**What to work on**:
The word "brown" may appear in some lines of the data; copy every such line.

Image sets with object changes:
◆ ◆ ◆ ◆
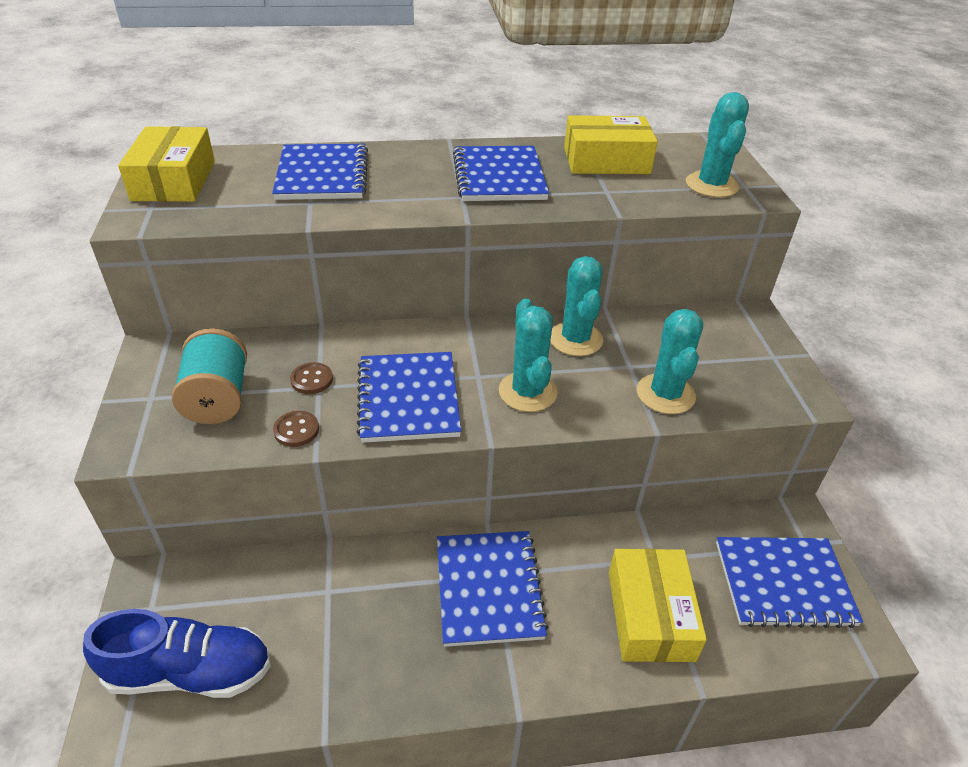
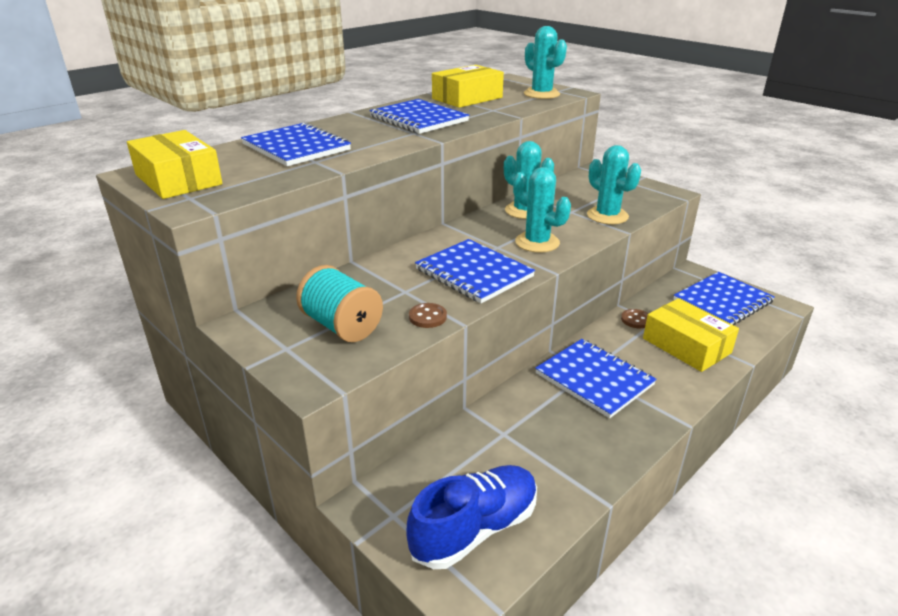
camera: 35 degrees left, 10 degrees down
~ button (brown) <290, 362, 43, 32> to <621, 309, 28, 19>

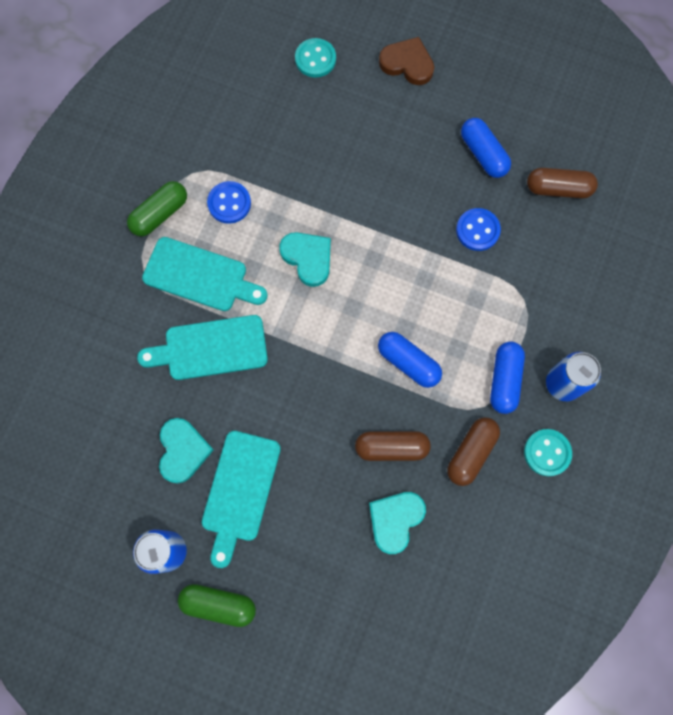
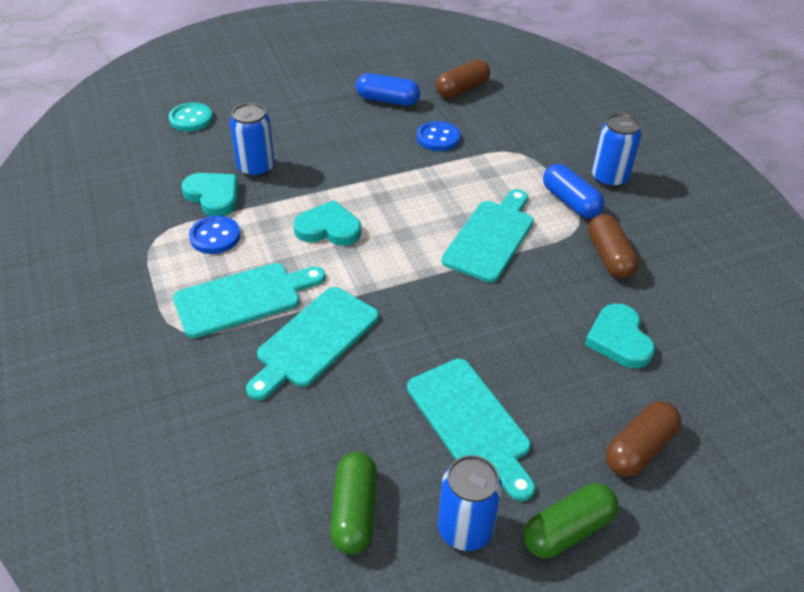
camera: 45 degrees left, 30 degrees down
~ capsule (green) <127, 181, 60, 55> to <330, 452, 47, 102>
~ heart (turquoise) <159, 418, 55, 66> to <182, 173, 56, 43>
~ capsule (brown) <355, 431, 76, 30> to <605, 401, 76, 76>
~ capsule (blue) <378, 332, 64, 56> to cutting board (turquoise) <442, 189, 92, 94>
- heart (brown) <379, 37, 55, 48>
- button (turquoise) <524, 429, 48, 47>
+ can (blue) <230, 103, 45, 74>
◆ ◆ ◆ ◆
**Result of the task**:
~ button (brown) <290, 362, 43, 32> to <621, 309, 28, 19>
~ capsule (brown) <355, 431, 76, 30> to <605, 401, 76, 76>
- heart (brown) <379, 37, 55, 48>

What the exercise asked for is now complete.